### RECORDS FOR THE EXERCISE
::::::::::

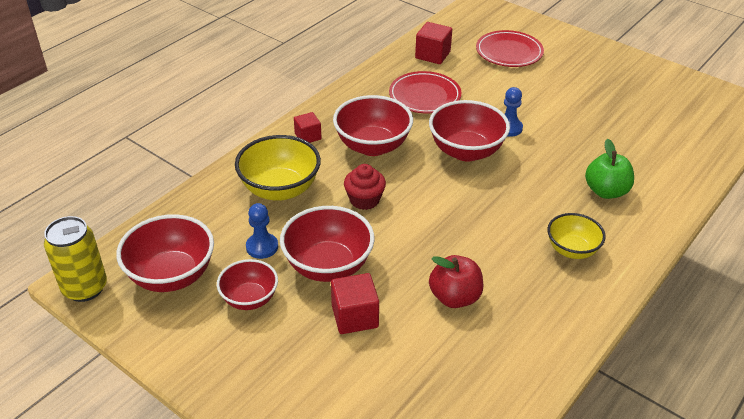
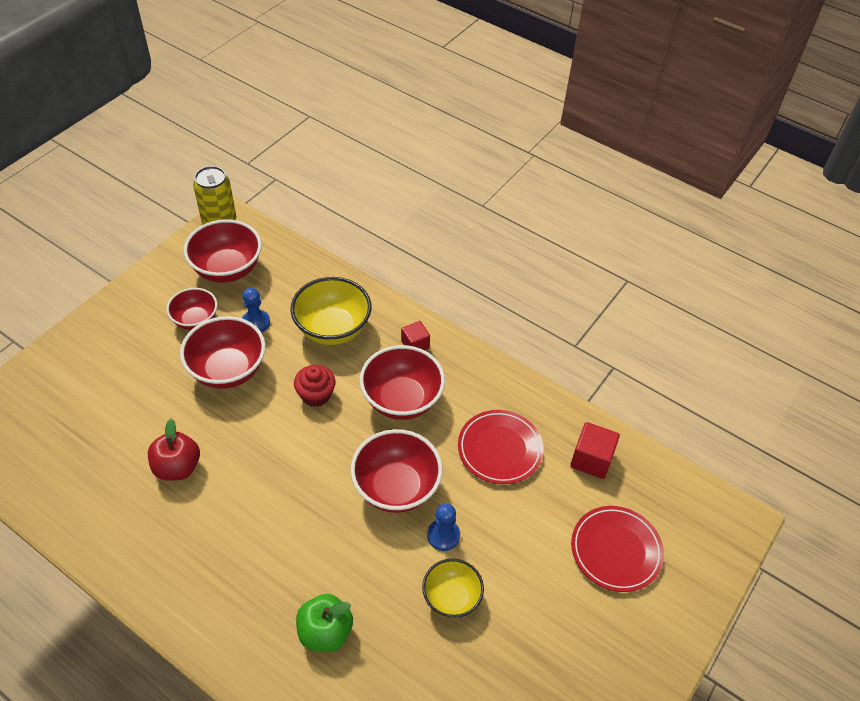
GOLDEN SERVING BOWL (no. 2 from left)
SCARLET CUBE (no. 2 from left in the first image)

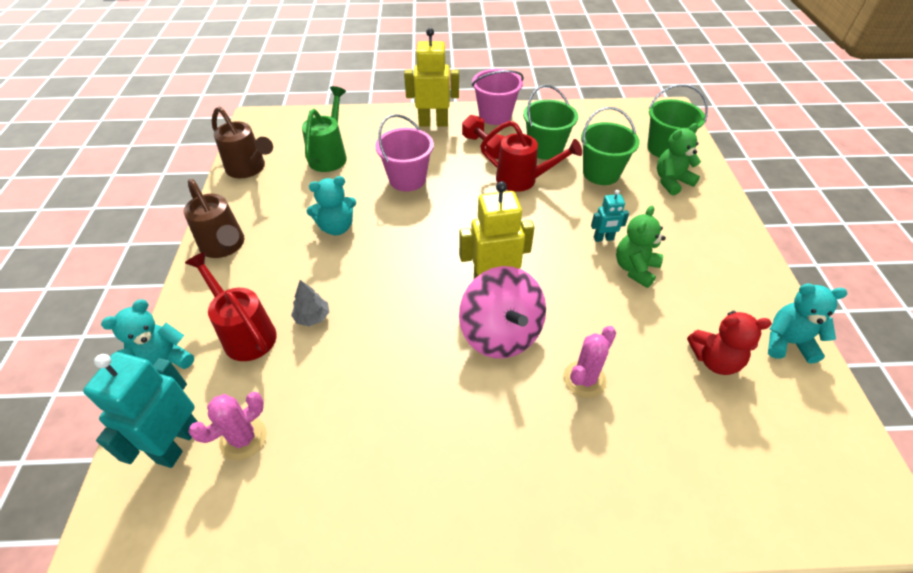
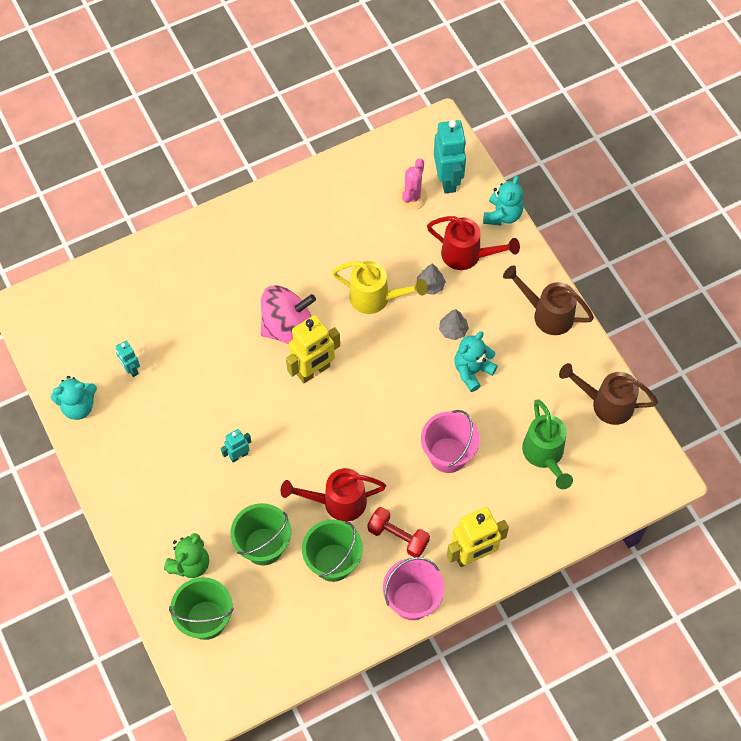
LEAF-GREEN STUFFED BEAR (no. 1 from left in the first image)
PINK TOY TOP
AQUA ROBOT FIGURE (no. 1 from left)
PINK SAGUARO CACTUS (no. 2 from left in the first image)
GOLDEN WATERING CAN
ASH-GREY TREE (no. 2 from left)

::::::::::

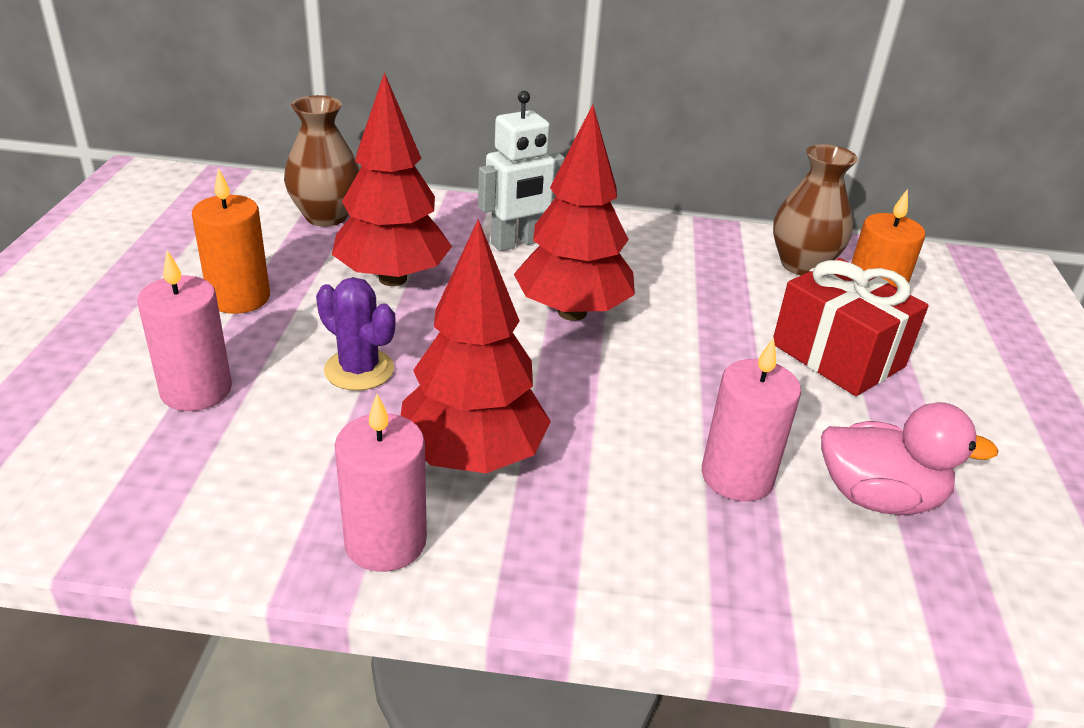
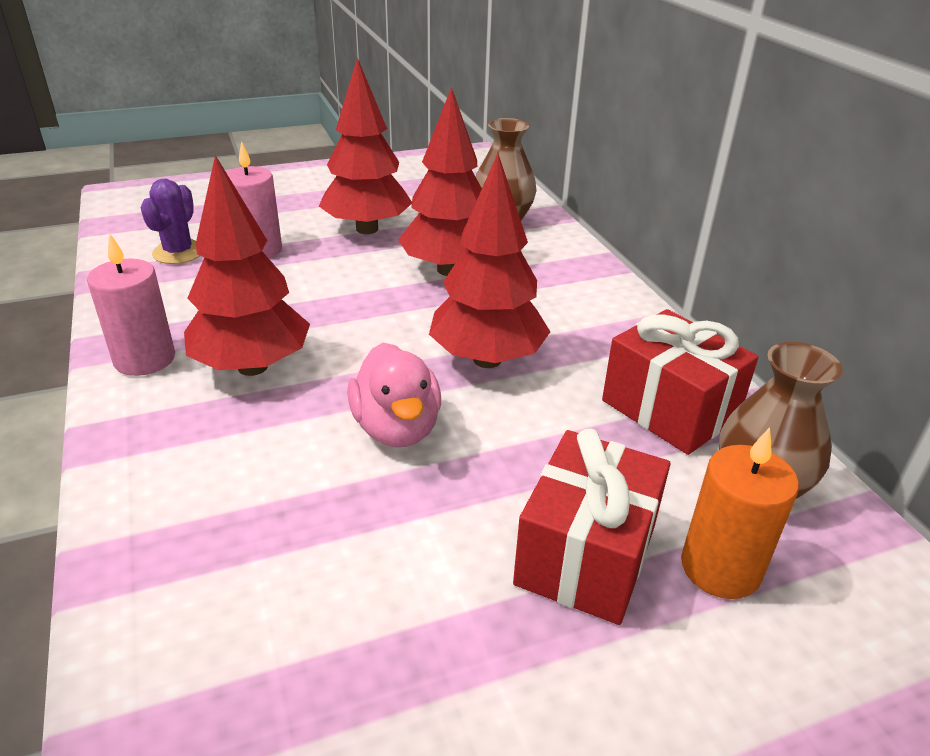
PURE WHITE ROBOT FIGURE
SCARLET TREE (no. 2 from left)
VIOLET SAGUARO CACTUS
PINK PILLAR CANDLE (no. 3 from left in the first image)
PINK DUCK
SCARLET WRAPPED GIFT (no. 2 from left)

::::::::::

### WORK TO COMPLETE
Copy every line from the data that includes the string "SCARLET".

### ANSWER FOR THE TASK
SCARLET CUBE (no. 2 from left in the first image)
SCARLET TREE (no. 2 from left)
SCARLET WRAPPED GIFT (no. 2 from left)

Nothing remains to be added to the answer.